Starting at the line below holding "white 1x1 plate" and stopping at the line holding "tan 1x1 round", print every line exactly, both ends included, and leave the rest out.

Items listed in a dataset:
------------

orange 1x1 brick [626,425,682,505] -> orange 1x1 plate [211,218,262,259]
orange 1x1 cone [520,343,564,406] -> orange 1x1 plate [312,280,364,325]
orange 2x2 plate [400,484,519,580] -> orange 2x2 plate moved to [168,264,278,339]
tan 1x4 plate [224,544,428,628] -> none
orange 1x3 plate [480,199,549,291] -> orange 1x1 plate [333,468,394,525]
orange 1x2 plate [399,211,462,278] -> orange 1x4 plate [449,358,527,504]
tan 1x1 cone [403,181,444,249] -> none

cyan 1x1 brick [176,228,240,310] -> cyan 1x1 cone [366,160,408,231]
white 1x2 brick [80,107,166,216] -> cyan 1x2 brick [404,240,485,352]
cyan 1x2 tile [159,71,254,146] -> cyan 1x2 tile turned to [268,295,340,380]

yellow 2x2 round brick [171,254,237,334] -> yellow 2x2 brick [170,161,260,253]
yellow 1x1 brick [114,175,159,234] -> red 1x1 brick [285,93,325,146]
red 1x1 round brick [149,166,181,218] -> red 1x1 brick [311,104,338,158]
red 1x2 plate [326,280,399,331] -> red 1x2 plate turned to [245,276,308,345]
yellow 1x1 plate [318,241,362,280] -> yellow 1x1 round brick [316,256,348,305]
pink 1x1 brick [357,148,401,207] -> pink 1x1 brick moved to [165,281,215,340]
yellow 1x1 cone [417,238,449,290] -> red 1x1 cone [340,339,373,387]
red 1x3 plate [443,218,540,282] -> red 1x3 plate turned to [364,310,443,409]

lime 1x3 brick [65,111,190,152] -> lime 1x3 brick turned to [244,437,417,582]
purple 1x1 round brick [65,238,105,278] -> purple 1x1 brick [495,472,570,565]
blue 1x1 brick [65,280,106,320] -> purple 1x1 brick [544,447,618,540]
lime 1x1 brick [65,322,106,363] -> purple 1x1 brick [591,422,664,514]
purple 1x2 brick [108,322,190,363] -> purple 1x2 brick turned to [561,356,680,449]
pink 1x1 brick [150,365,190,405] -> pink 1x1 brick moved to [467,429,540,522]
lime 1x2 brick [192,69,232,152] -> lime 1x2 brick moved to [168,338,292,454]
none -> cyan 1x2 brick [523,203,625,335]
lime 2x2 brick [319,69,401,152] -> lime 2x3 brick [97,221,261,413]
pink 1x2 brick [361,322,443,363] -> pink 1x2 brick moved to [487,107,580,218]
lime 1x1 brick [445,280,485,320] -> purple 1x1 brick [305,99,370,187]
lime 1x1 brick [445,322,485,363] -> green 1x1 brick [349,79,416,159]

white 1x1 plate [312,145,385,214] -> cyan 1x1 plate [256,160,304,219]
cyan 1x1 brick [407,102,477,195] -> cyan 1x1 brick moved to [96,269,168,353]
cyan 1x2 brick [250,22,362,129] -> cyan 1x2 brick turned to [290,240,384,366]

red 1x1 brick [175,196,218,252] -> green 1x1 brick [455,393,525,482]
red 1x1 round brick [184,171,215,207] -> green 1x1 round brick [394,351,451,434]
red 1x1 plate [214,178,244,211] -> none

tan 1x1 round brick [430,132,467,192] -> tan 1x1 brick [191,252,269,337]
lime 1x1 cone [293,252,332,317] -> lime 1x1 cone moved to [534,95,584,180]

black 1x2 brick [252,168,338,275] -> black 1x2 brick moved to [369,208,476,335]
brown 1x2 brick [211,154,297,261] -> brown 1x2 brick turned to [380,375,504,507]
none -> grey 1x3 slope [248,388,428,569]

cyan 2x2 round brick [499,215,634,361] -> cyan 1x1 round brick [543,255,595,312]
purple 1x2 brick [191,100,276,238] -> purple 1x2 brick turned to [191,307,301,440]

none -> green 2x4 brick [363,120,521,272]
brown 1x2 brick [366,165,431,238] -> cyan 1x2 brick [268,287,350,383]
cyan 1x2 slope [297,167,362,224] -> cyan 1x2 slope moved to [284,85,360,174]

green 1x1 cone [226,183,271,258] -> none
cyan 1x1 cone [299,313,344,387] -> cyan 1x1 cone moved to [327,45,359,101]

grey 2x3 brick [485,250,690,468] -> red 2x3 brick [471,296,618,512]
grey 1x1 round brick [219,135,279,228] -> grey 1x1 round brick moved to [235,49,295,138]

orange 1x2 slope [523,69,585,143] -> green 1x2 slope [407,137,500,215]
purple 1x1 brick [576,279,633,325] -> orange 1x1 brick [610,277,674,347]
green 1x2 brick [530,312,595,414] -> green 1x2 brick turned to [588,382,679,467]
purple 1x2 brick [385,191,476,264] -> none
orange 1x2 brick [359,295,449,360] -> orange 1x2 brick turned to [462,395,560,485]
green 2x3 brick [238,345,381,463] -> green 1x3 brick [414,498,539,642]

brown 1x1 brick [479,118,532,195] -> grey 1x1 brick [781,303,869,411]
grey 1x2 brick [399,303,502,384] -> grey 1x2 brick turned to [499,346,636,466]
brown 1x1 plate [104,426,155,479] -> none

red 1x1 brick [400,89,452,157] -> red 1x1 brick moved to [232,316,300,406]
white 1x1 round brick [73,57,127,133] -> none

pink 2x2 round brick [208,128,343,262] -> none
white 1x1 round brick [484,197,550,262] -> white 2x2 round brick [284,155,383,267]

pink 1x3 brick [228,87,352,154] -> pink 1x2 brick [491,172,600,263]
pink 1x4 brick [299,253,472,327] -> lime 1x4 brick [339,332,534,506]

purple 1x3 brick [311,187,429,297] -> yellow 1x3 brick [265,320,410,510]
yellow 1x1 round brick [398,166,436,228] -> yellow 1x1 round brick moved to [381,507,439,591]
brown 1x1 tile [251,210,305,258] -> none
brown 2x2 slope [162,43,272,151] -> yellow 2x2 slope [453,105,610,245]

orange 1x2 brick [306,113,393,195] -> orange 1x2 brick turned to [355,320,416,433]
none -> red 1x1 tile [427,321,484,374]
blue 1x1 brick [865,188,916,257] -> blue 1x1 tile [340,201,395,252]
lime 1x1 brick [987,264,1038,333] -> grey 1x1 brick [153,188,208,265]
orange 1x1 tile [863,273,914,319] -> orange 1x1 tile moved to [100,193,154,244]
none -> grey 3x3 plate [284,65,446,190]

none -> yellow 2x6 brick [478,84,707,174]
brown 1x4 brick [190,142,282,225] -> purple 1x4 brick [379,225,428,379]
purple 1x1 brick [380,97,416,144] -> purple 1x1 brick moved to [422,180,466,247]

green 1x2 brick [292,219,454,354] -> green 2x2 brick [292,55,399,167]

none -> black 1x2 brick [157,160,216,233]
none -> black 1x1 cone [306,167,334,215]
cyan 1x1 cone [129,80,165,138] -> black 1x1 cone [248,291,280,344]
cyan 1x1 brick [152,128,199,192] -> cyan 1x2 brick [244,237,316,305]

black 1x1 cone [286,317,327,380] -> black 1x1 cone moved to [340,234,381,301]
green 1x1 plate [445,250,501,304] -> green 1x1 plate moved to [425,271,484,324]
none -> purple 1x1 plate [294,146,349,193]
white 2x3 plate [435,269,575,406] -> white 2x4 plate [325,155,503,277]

------------

■ **Task response**
white 1x1 plate [312,145,385,214] -> cyan 1x1 plate [256,160,304,219]
cyan 1x1 brick [407,102,477,195] -> cyan 1x1 brick moved to [96,269,168,353]
cyan 1x2 brick [250,22,362,129] -> cyan 1x2 brick turned to [290,240,384,366]

red 1x1 brick [175,196,218,252] -> green 1x1 brick [455,393,525,482]
red 1x1 round brick [184,171,215,207] -> green 1x1 round brick [394,351,451,434]
red 1x1 plate [214,178,244,211] -> none

tan 1x1 round brick [430,132,467,192] -> tan 1x1 brick [191,252,269,337]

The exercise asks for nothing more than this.